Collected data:
════════

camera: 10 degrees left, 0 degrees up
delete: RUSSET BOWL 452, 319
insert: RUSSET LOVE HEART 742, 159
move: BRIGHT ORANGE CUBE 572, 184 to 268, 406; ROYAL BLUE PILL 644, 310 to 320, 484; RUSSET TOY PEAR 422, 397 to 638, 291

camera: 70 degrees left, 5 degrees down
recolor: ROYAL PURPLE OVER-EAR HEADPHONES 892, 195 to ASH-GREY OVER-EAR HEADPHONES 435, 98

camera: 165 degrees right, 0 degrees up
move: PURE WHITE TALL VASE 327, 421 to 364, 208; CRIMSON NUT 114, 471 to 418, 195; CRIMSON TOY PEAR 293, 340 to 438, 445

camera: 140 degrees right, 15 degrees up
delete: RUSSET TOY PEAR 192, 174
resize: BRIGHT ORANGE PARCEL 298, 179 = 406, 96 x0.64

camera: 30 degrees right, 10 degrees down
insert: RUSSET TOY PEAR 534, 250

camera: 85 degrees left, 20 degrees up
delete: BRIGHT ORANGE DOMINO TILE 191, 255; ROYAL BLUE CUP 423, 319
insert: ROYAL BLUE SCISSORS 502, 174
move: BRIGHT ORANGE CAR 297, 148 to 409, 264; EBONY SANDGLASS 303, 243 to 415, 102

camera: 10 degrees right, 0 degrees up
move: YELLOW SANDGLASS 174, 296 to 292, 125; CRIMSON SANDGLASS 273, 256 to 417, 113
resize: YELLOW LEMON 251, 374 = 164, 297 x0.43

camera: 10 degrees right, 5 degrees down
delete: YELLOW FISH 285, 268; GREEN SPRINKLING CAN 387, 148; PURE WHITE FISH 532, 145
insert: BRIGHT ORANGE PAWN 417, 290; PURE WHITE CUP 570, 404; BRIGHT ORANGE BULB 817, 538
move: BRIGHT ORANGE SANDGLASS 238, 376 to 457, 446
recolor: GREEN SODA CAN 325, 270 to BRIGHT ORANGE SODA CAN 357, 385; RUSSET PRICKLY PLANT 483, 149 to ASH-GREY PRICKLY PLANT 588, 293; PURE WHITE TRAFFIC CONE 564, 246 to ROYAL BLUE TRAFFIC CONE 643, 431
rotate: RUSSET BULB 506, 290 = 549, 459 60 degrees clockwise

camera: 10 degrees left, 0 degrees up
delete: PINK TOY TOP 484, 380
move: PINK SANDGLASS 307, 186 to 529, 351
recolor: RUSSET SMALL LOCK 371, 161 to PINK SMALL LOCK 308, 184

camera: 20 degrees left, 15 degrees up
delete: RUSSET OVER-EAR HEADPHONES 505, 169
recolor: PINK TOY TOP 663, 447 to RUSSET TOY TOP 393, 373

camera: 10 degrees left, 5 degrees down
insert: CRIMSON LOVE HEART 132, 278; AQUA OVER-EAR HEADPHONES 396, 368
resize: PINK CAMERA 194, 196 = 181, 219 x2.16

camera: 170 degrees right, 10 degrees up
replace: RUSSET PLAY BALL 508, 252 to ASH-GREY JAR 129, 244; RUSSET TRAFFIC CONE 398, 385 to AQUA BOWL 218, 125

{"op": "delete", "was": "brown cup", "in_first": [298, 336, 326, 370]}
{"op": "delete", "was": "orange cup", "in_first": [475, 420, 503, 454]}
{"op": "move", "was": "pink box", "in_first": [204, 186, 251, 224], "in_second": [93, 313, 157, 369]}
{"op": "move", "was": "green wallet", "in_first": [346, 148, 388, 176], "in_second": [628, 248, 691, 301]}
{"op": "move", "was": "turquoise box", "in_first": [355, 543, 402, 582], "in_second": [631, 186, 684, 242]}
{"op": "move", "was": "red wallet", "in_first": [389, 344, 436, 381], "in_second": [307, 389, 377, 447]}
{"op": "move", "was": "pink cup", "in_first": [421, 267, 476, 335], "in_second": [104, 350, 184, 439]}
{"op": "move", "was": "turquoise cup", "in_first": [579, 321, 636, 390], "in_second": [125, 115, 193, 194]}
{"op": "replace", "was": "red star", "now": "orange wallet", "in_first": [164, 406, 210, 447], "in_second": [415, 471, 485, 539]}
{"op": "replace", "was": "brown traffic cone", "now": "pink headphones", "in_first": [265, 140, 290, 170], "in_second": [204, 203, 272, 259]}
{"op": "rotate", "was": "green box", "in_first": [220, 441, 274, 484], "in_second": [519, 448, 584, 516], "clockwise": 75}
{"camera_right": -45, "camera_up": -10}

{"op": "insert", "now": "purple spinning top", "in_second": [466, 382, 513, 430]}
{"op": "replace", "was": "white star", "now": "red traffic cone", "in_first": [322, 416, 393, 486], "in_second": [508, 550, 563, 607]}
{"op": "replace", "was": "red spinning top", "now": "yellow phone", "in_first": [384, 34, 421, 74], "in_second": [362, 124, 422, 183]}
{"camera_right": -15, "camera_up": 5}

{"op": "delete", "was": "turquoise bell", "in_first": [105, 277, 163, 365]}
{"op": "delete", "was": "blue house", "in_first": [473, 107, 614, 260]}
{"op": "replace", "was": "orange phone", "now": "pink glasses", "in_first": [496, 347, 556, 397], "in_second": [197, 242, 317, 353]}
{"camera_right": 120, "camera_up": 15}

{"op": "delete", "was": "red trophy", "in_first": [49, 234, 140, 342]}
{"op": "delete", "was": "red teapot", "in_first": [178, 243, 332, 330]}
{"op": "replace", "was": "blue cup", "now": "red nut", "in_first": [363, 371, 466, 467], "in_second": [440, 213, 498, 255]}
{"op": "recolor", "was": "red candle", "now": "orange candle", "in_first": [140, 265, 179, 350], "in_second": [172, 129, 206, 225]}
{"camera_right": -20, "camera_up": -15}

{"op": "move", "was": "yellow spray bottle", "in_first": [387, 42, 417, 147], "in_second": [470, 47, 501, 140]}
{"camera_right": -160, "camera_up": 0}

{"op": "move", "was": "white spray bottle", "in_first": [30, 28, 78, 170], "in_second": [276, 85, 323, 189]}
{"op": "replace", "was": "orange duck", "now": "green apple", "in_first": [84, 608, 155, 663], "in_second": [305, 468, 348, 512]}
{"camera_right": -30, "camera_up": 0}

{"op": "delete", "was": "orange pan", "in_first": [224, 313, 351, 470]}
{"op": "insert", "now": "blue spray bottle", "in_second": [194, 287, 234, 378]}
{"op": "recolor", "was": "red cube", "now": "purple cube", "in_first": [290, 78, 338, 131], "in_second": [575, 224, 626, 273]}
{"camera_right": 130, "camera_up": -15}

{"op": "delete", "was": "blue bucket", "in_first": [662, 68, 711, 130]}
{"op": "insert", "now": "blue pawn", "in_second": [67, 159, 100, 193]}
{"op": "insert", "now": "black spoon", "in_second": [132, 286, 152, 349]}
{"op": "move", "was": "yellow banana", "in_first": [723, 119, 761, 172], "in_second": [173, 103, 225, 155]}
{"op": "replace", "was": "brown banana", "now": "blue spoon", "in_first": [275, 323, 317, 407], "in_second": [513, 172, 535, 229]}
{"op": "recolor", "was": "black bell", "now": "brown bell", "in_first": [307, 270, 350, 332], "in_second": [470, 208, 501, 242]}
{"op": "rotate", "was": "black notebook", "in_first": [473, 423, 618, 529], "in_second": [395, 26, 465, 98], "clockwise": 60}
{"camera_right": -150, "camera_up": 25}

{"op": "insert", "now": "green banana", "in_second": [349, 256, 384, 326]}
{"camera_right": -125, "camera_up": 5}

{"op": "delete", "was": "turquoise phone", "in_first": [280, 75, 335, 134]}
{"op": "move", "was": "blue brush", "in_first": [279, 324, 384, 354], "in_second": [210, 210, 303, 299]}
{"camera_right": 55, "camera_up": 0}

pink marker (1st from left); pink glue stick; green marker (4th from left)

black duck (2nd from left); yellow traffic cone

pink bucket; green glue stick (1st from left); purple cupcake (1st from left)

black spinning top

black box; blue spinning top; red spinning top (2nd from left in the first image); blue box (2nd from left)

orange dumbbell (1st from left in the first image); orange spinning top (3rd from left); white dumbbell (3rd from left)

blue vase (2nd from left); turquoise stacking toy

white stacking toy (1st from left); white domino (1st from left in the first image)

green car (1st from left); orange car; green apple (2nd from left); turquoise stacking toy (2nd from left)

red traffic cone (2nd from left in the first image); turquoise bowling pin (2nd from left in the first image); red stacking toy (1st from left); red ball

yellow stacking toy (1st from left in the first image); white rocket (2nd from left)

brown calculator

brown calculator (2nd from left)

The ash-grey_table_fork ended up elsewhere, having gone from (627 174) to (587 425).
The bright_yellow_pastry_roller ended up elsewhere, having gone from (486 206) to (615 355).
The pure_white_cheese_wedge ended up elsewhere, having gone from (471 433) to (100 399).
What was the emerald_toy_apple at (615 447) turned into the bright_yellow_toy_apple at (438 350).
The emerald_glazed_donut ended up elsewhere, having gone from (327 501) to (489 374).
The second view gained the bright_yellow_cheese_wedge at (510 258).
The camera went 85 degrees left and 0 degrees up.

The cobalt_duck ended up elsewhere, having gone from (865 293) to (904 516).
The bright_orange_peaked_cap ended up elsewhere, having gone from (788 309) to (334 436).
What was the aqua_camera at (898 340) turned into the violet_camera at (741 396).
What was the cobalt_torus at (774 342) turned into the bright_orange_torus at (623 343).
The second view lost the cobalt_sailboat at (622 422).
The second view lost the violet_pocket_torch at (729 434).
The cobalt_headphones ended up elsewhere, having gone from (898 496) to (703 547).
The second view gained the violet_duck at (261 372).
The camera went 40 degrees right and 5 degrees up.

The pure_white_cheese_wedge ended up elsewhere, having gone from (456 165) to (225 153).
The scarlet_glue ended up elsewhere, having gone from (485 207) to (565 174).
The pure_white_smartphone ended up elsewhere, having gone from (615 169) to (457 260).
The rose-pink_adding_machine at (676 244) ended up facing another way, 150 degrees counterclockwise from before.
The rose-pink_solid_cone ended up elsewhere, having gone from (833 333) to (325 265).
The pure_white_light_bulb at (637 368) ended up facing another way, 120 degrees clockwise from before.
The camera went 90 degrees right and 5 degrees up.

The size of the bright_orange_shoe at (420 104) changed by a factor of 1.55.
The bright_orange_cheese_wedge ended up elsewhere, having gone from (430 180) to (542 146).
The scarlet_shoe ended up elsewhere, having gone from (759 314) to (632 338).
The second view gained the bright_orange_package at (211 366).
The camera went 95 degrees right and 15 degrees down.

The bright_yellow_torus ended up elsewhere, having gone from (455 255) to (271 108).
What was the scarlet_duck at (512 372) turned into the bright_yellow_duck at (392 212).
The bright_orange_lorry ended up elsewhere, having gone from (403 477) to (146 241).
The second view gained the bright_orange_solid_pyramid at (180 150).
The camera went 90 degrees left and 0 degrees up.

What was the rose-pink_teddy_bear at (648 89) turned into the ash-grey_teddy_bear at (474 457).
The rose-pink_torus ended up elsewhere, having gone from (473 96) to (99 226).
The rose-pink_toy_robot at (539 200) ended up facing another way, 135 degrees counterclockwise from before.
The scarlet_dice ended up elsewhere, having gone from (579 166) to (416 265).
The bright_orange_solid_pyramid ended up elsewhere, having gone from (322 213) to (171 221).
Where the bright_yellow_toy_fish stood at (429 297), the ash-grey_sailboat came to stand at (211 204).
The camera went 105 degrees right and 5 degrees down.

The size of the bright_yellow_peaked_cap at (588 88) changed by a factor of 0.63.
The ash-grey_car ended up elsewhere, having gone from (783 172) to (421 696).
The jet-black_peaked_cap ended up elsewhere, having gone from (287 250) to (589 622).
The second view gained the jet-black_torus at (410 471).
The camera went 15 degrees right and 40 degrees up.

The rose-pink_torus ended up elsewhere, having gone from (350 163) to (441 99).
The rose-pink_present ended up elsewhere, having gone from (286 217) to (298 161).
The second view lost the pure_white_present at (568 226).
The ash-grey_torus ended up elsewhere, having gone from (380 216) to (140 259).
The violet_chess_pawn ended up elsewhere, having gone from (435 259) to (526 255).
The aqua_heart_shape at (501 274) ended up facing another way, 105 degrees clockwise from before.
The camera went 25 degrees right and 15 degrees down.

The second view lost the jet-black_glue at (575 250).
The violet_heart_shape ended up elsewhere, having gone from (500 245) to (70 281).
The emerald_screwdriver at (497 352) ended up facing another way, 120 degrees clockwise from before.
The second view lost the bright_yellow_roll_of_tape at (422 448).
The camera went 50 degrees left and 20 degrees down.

════════

* EXERCISE BRIEF:
For this exercise, output exactly the lines above from the line with "The bright_yellow_pastry_roller ended" to the line with "The second view gained the bright_yellow_cheese_wedge", counting both, and leave out the rest.

* YOUR RESPONSE:
The bright_yellow_pastry_roller ended up elsewhere, having gone from (486 206) to (615 355).
The pure_white_cheese_wedge ended up elsewhere, having gone from (471 433) to (100 399).
What was the emerald_toy_apple at (615 447) turned into the bright_yellow_toy_apple at (438 350).
The emerald_glazed_donut ended up elsewhere, having gone from (327 501) to (489 374).
The second view gained the bright_yellow_cheese_wedge at (510 258).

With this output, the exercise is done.